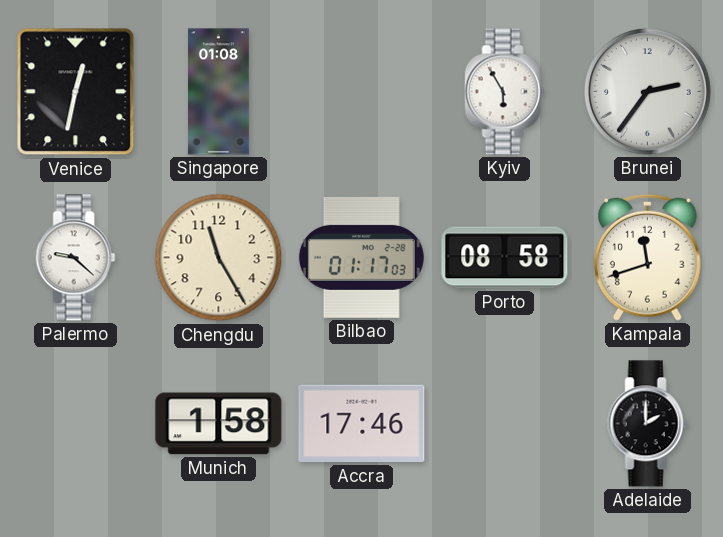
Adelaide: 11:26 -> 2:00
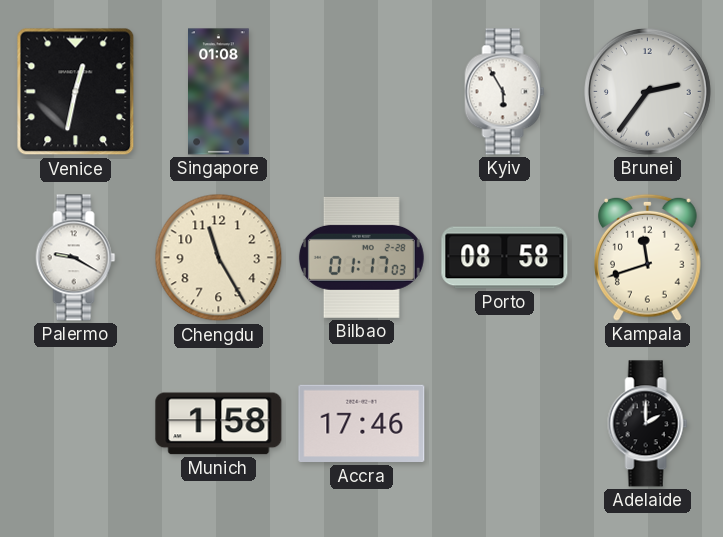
Palermo: 9:22 -> 9:20
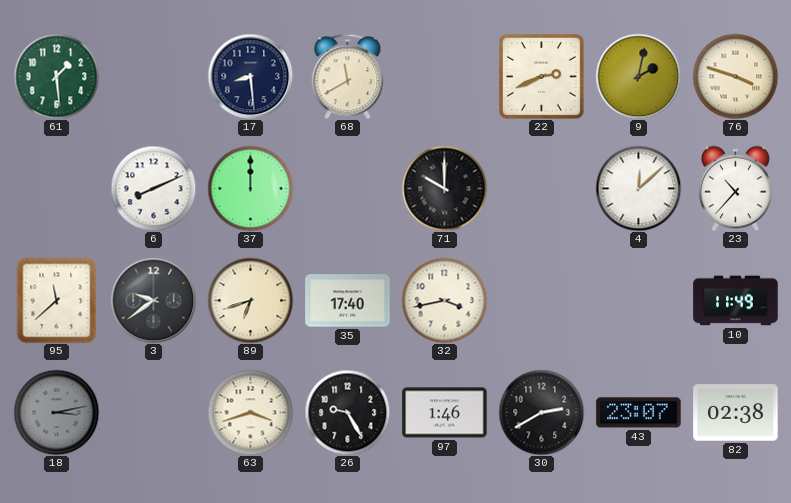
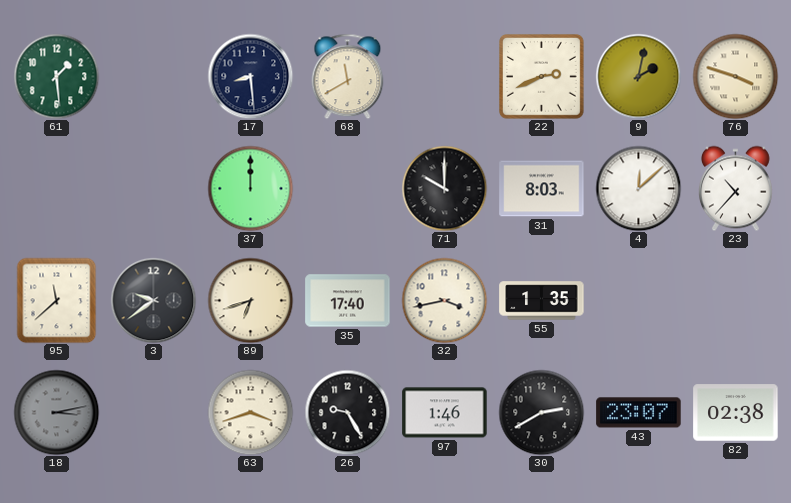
6: 8:11 -> none
31: none -> 8:03
55: none -> 1:35
10: 11:49 -> none
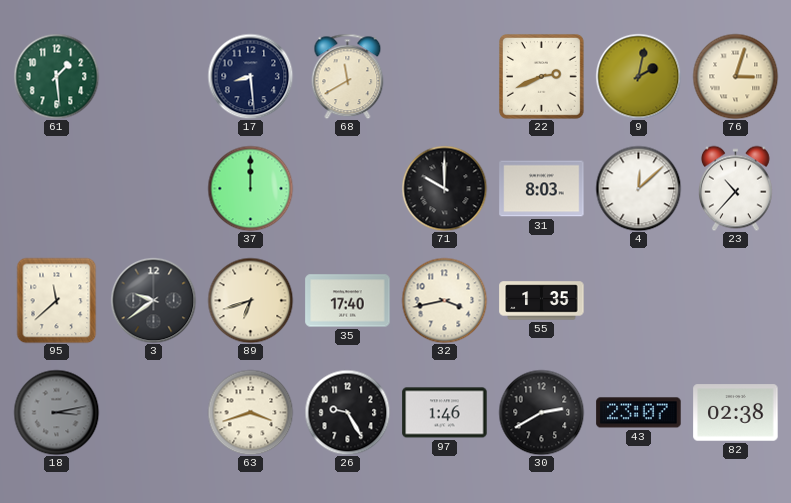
76: 3:48 -> 3:03
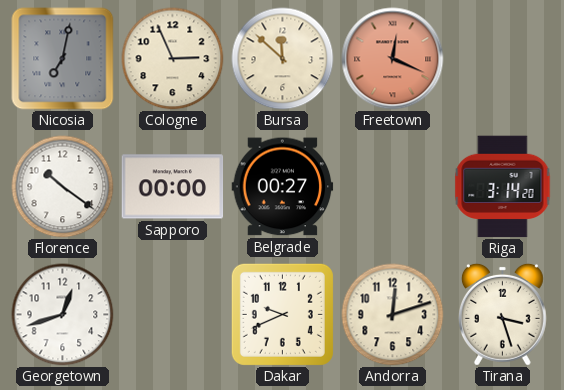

┄┄┄┄┄┄┄┄┄┄┄┄┄┄┄┄┄┄┄┄

Brief:
Revise the lines of the material so that every "none" becomes "blank", keeping all else unchanged. Leave the pictures out of your answer.

Exercise response:
Adelaide: 11:26 -> 2:00
Palermo: 9:22 -> 9:20
6: 8:11 -> blank
31: blank -> 8:03
55: blank -> 1:35
10: 11:49 -> blank
76: 3:48 -> 3:03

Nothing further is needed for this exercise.